## DATA LISTING
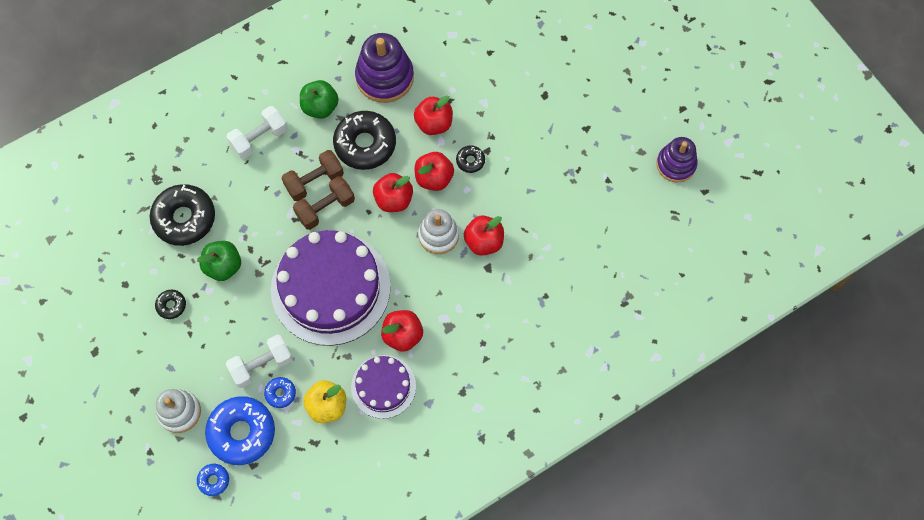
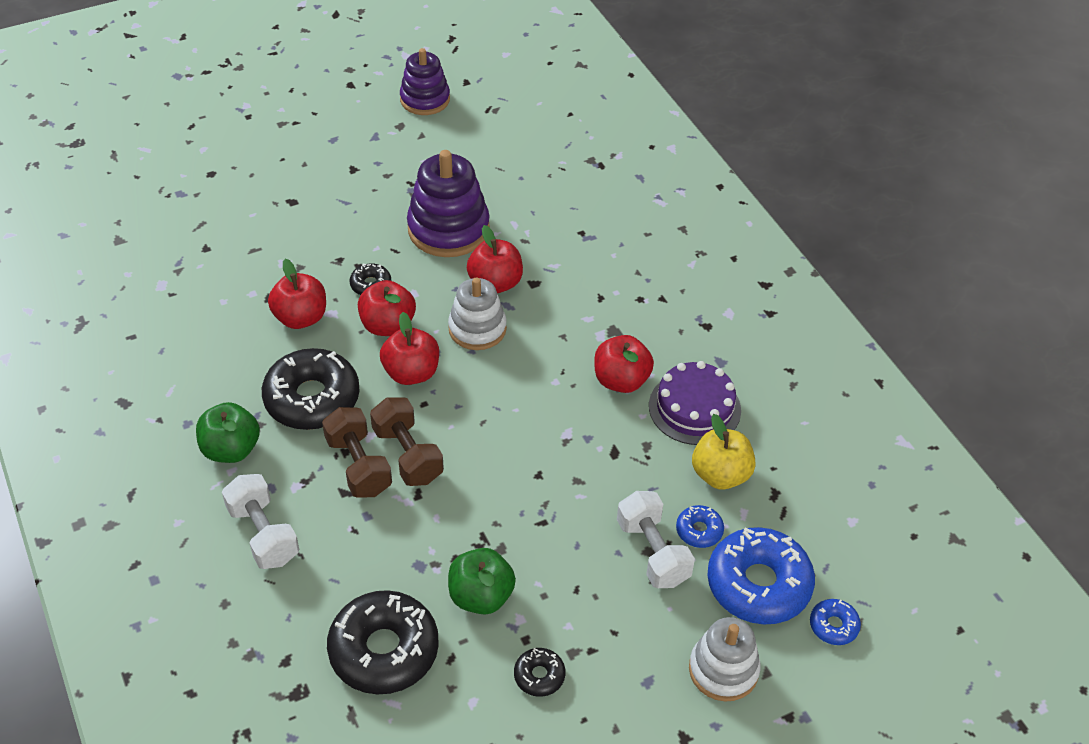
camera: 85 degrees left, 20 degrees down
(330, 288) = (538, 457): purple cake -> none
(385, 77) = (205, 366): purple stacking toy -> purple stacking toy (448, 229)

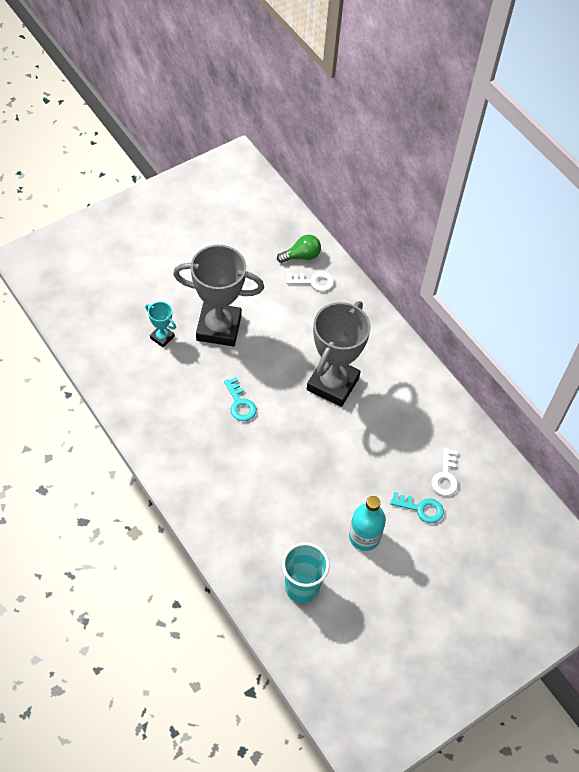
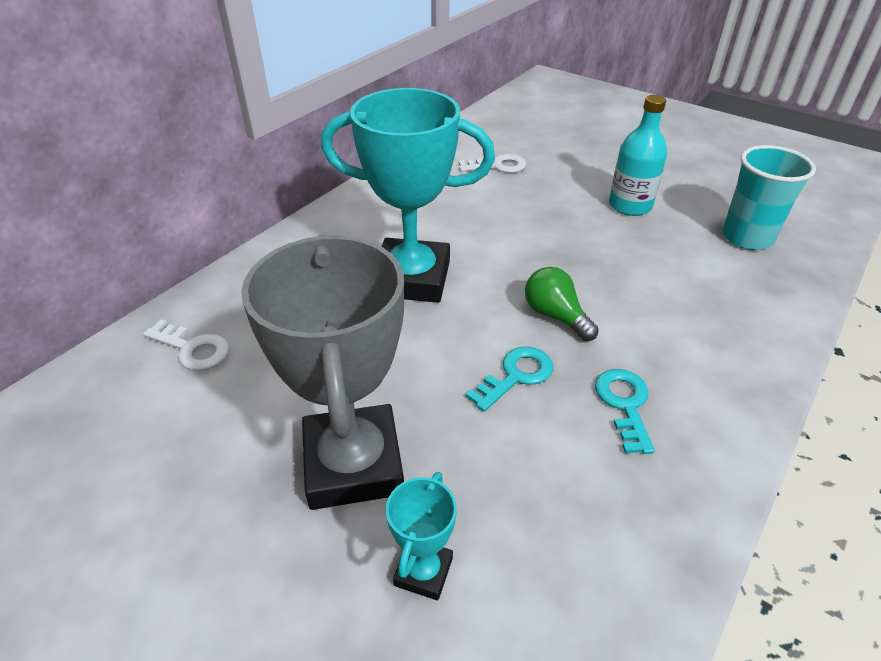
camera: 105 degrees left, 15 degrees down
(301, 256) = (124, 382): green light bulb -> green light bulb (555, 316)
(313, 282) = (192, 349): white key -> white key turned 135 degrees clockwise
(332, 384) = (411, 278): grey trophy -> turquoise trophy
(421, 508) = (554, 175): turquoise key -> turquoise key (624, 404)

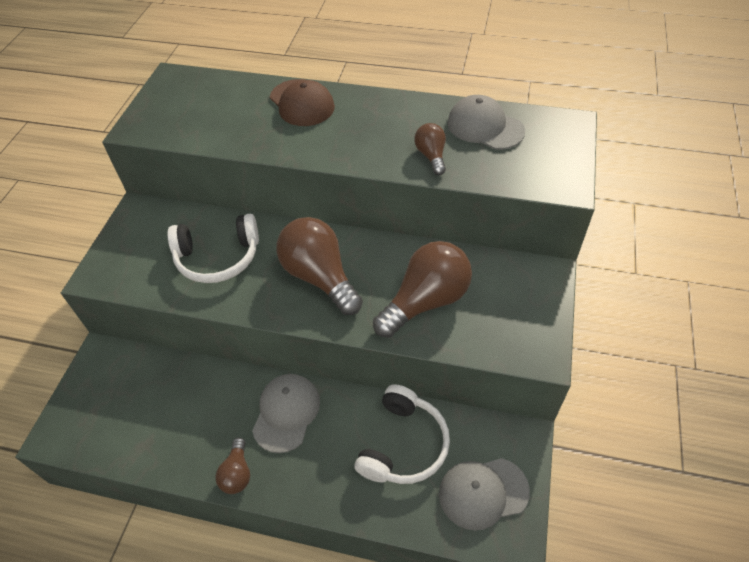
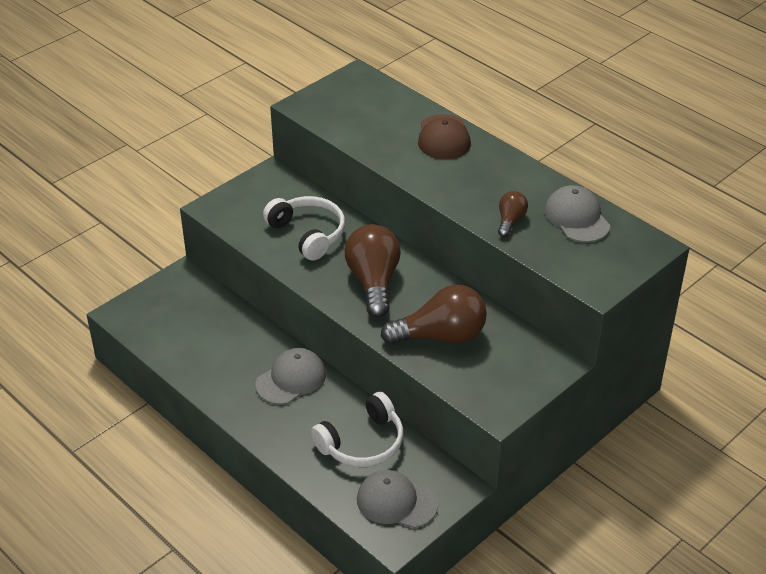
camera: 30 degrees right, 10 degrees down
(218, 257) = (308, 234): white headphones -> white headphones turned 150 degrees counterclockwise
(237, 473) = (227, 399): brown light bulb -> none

--

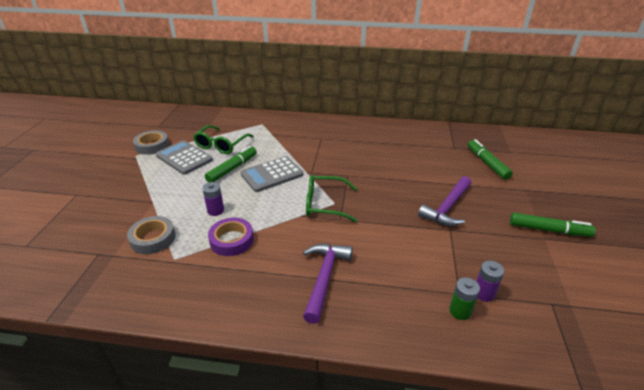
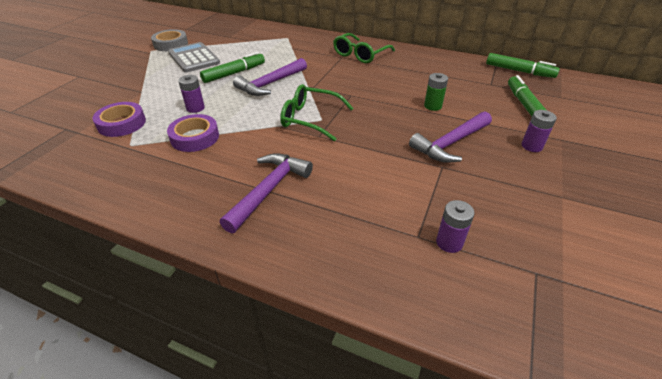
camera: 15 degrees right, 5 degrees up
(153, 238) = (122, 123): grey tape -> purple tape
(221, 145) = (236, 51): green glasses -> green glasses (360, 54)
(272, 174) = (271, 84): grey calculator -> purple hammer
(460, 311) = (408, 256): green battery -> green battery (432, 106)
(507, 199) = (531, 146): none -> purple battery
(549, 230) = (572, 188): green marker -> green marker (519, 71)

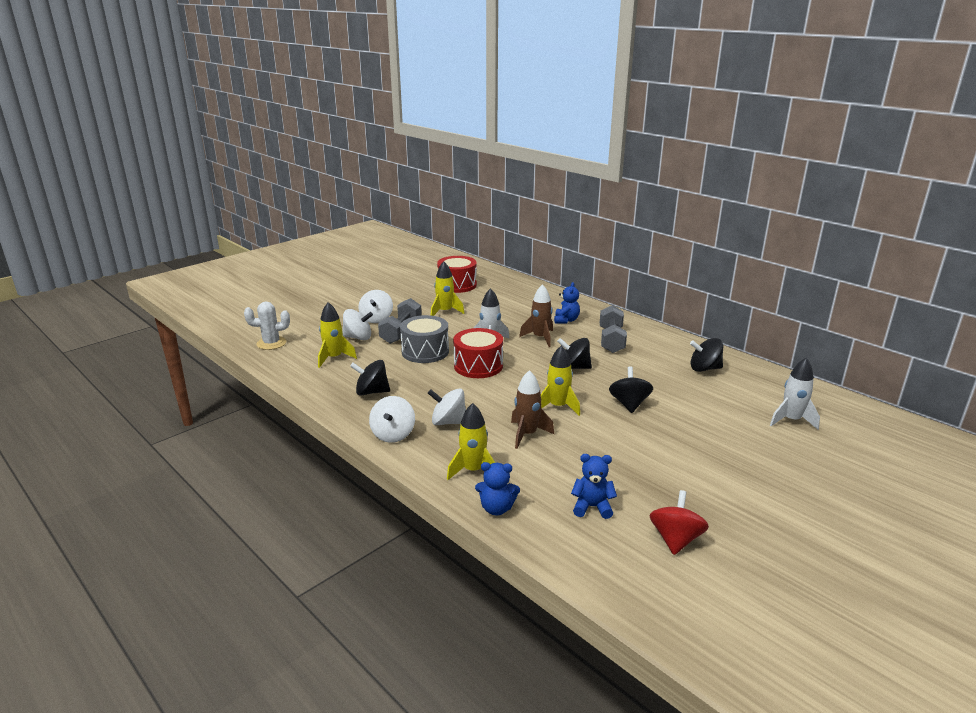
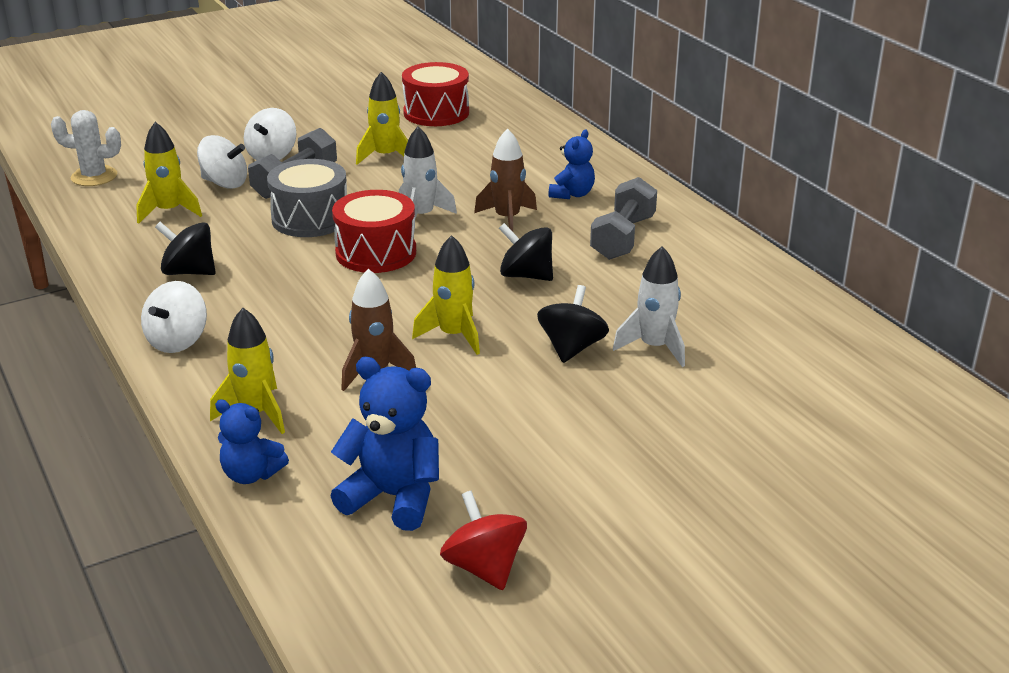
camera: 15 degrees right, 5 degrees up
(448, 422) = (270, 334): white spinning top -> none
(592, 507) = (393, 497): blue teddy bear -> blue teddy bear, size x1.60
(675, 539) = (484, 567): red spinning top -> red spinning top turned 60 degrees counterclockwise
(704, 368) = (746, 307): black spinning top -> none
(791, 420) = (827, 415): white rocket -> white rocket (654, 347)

==

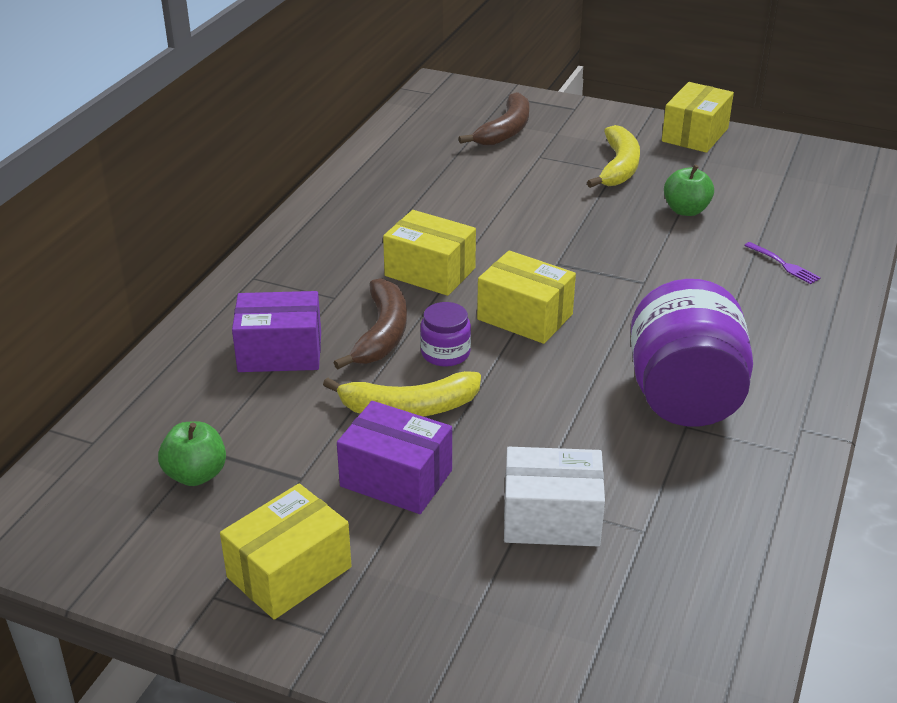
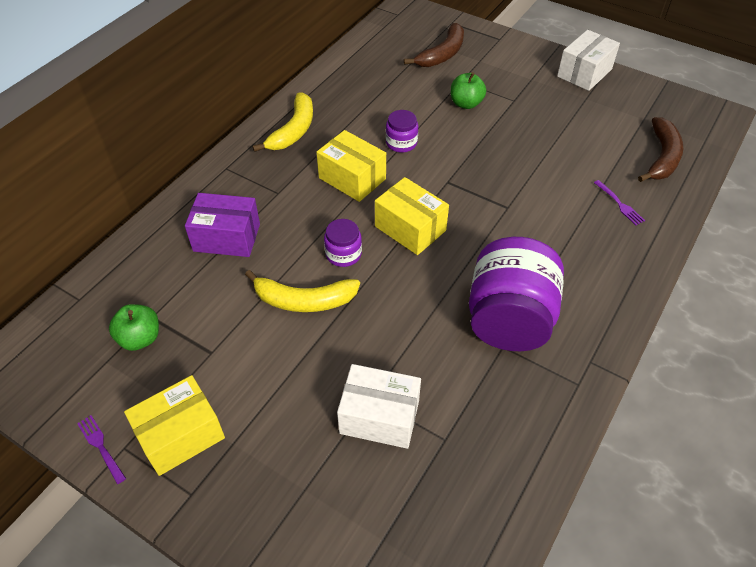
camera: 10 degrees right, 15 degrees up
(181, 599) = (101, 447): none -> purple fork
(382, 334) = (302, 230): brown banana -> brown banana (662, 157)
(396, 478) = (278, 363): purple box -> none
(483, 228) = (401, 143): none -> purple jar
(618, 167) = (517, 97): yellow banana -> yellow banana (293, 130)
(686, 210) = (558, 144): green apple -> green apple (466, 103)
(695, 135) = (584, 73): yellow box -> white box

## DESCRIPTION OF THE TASK
Across the listing above, find all lines where the word "bulb" is present and copy them.

## YOUR RESPONSE
(301, 256) = (124, 382): green light bulb -> green light bulb (555, 316)
(237, 473) = (227, 399): brown light bulb -> none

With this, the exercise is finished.